- **Task to complete**: Your task is to find every line in the records that holds the string "duck" and copy it.

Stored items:
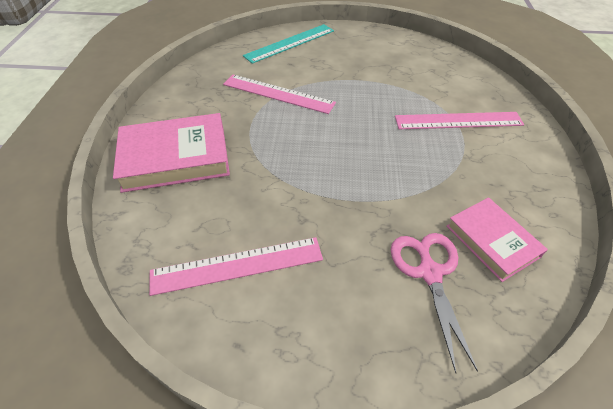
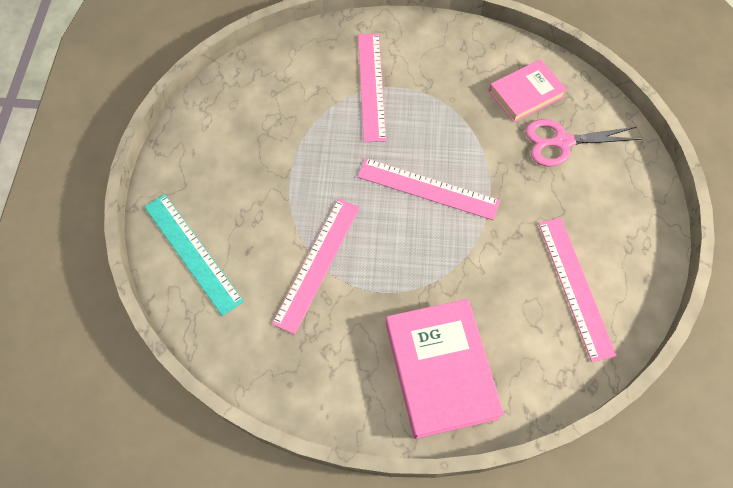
camera: 90 degrees left, 15 degrees up
(351, 155) = (428, 188): none -> pink ruler

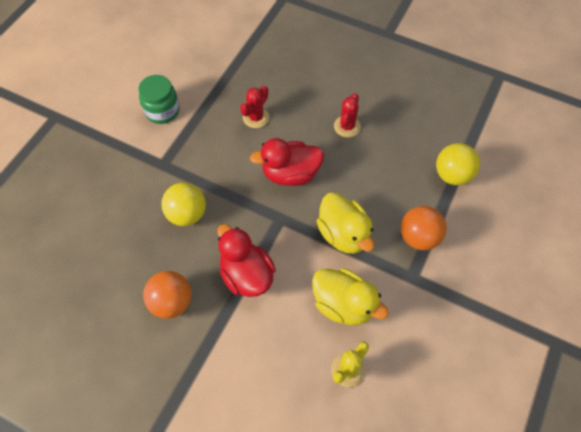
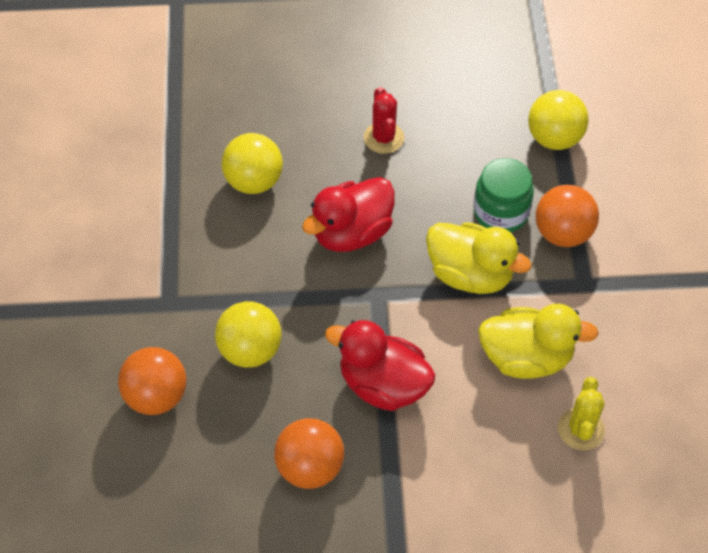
camera: 30 degrees left, 5 degrees down
(120, 214) = (156, 396): none -> orange ball
(162, 111) = (114, 233): green jar -> green jar (501, 212)
(256, 117) = (254, 181): red cactus -> yellow ball

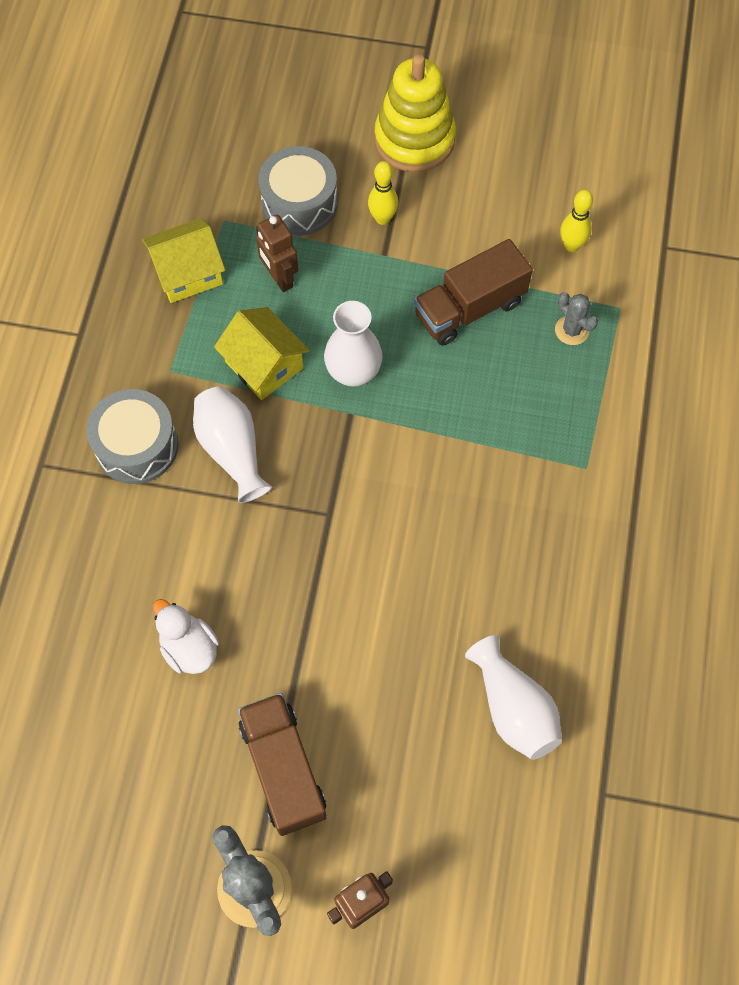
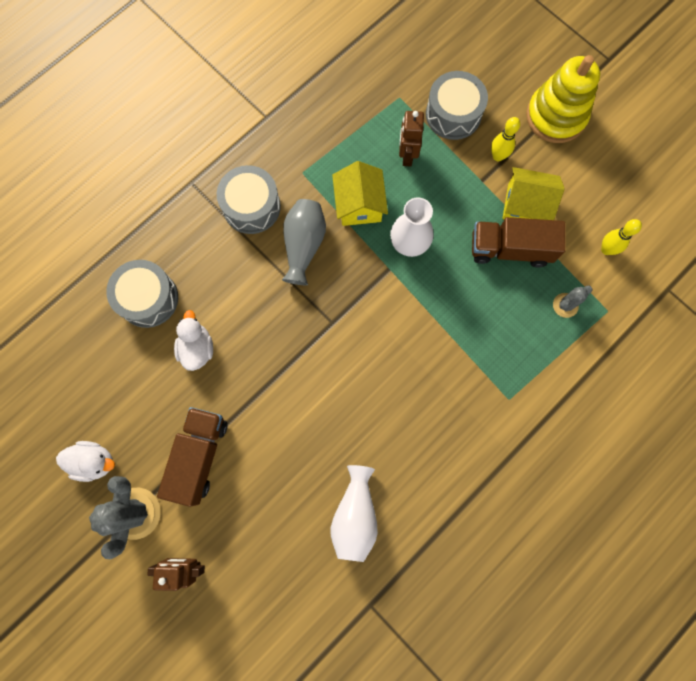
camera: 35 degrees right, 10 degrees up
(85, 631) = (148, 298): none -> grey drum
(158, 865) = (94, 461): none -> white duck
(187, 273) = (355, 117): yellow house -> yellow house (525, 205)
(232, 450) = (304, 245): white vase -> grey vase
(571, 330) = (565, 305): grey cactus -> grey cactus turned 60 degrees clockwise

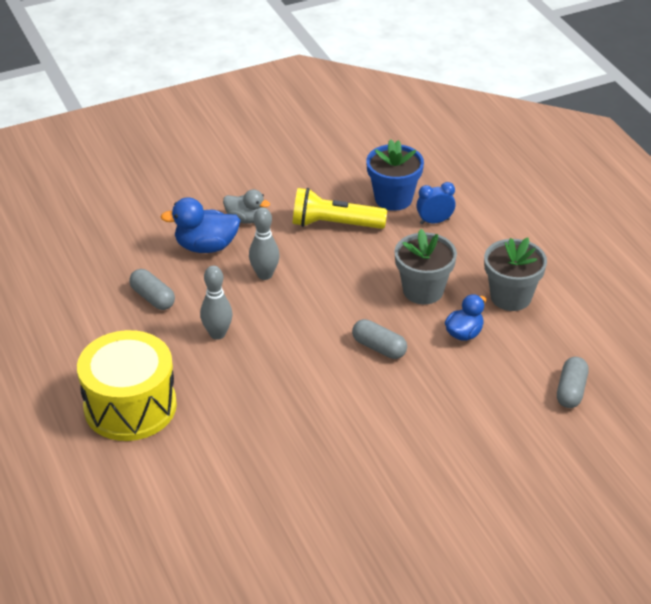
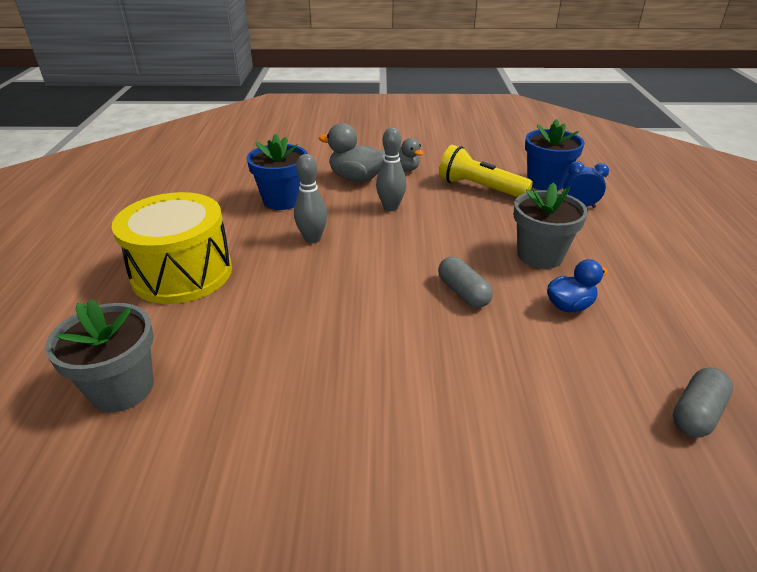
camera: 25 degrees right, 5 degrees down
(152, 298) = (282, 200): grey capsule -> blue flower pot
(206, 246) = (356, 178): blue duck -> grey duck
(510, 297) = (640, 286): grey flower pot -> grey flower pot (122, 388)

- **Finished task**:
(158, 865) = (94, 461): none -> white duck
(206, 246) = (356, 178): blue duck -> grey duck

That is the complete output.